Copies of all lines that contain "right" are needed; take them from the data below.
- - -
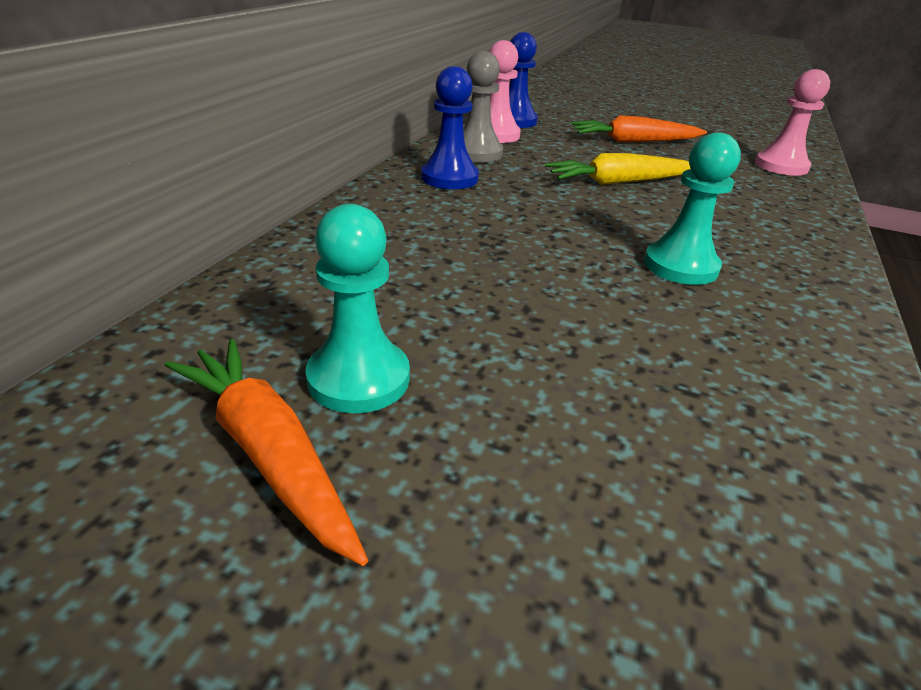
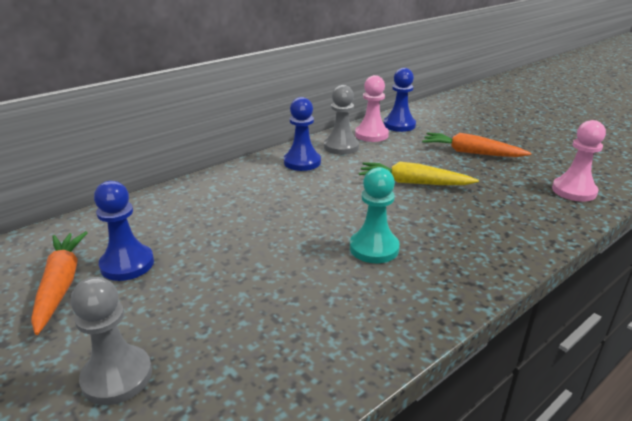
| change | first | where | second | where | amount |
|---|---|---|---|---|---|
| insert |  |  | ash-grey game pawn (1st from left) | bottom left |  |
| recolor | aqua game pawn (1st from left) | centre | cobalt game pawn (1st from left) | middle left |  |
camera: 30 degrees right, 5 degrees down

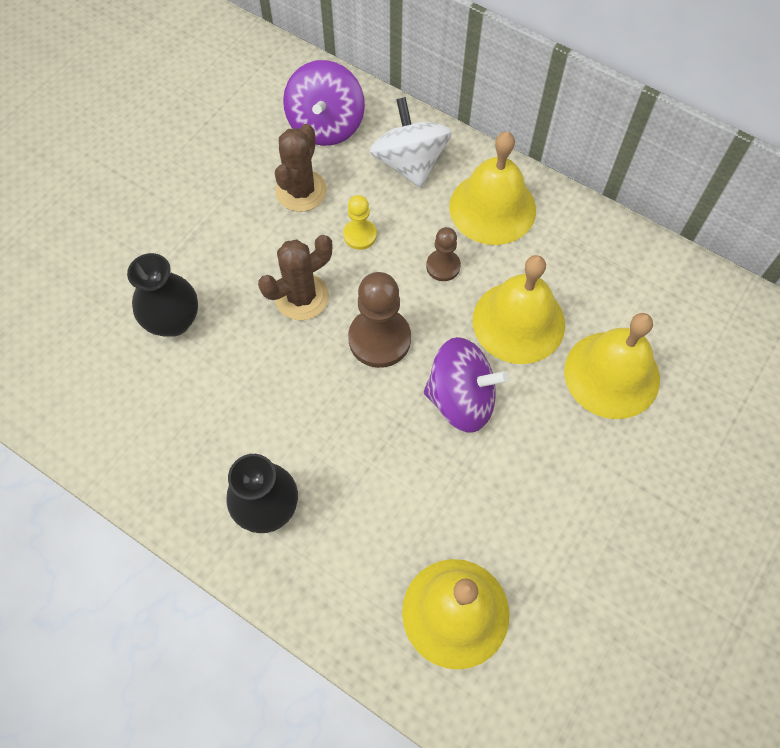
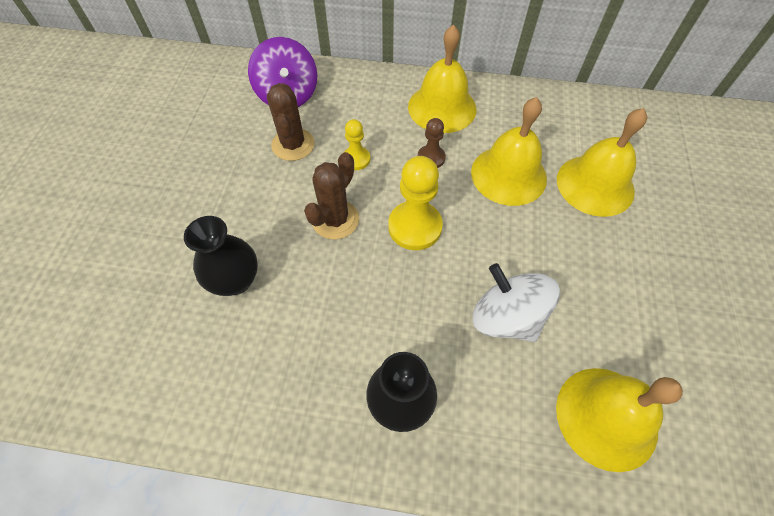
| change | first | where | second | where | amount |
|---|---|---|---|---|---|
| delete | purple spinning top (2nd from left) | centre |  |  |  |
| move | pure white spinning top | top centre |  | middle right |  |
| recolor | russet game pawn (1st from left) | centre | yellow game pawn (2nd from left) | centre |  |
camera: 25 degrees left, 5 degrees down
- - -
**Output for this task**
camera: 30 degrees right, 5 degrees down
| move | pure white spinning top | top centre |  | middle right |  |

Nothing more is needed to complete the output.